===== Data records =====
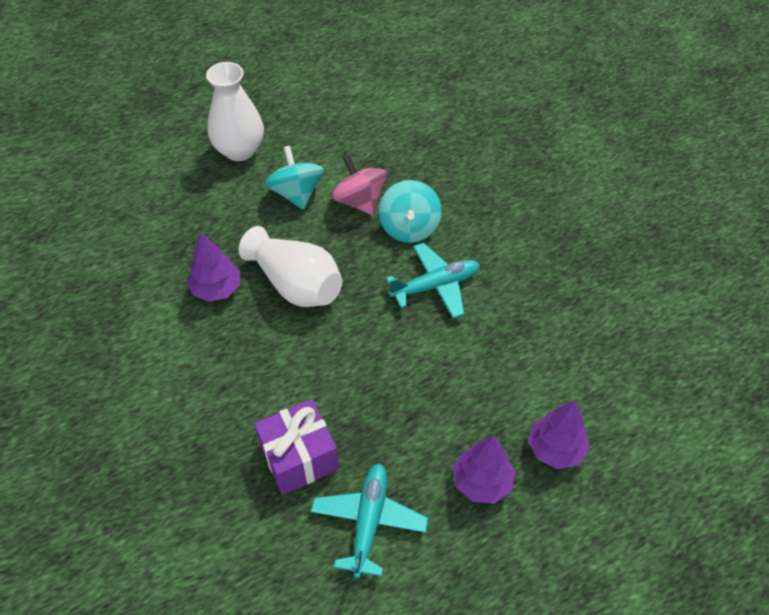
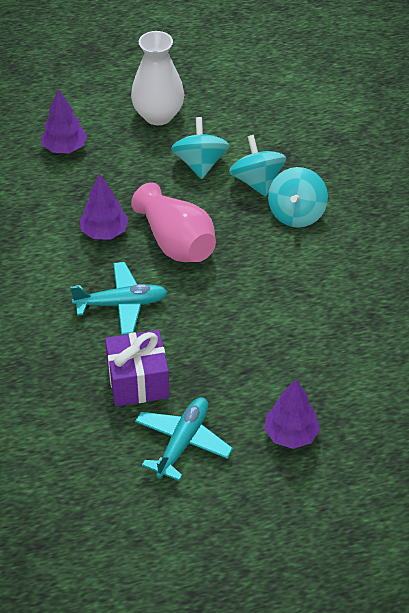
camera: 15 degrees right, 5 degrees down
(296, 284) = (176, 242): white vase -> pink vase
(359, 201) = (257, 181): pink spinning top -> turquoise spinning top
(435, 286) = (304, 269): turquoise plane -> turquoise plane (121, 304)
(555, 448) = (366, 423): purple tree -> purple tree (64, 148)

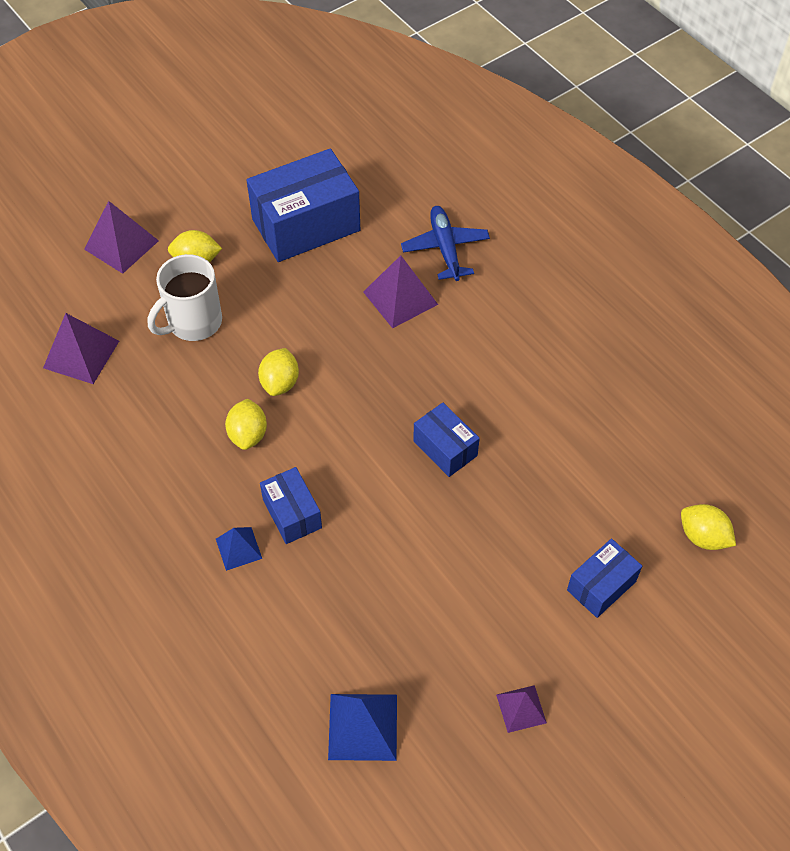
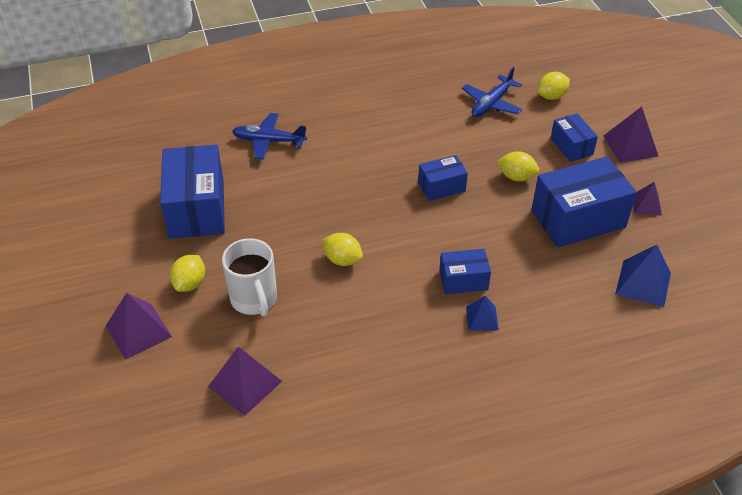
camera: 70 degrees left, 10 degrees down
(248, 434) = (382, 289): yellow lemon -> yellow lemon (516, 177)
(400, 298) = (300, 175): purple pyramid -> purple pyramid (630, 146)
(453, 623) = (578, 219): none -> blue box
(644, 464) = (491, 103): none -> blue plane

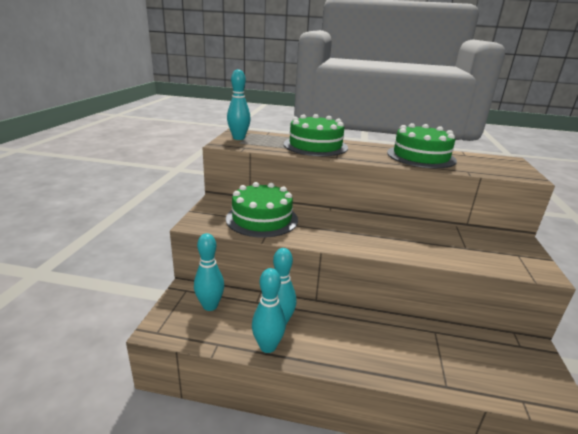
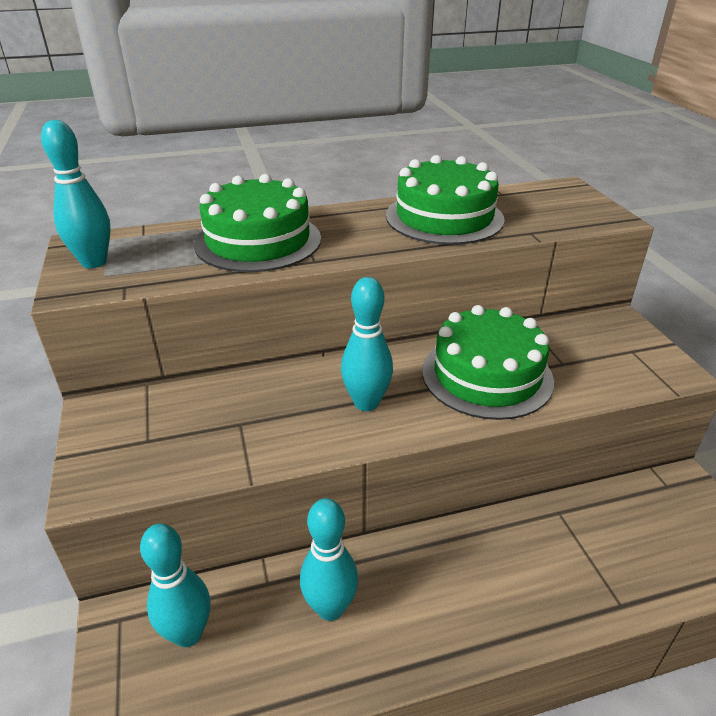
camera: 25 degrees left, 10 degrees up
(262, 219) = (217, 424): green cake -> green cake (487, 375)
(268, 346) = (339, 670): turquoise bowling pin -> turquoise bowling pin (366, 403)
=====
◆ **Instructions for the task**
From the data above, copy out every line with the string "none" in it.

◆ **Your solution**
(453, 623) = (578, 219): none -> blue box
(644, 464) = (491, 103): none -> blue plane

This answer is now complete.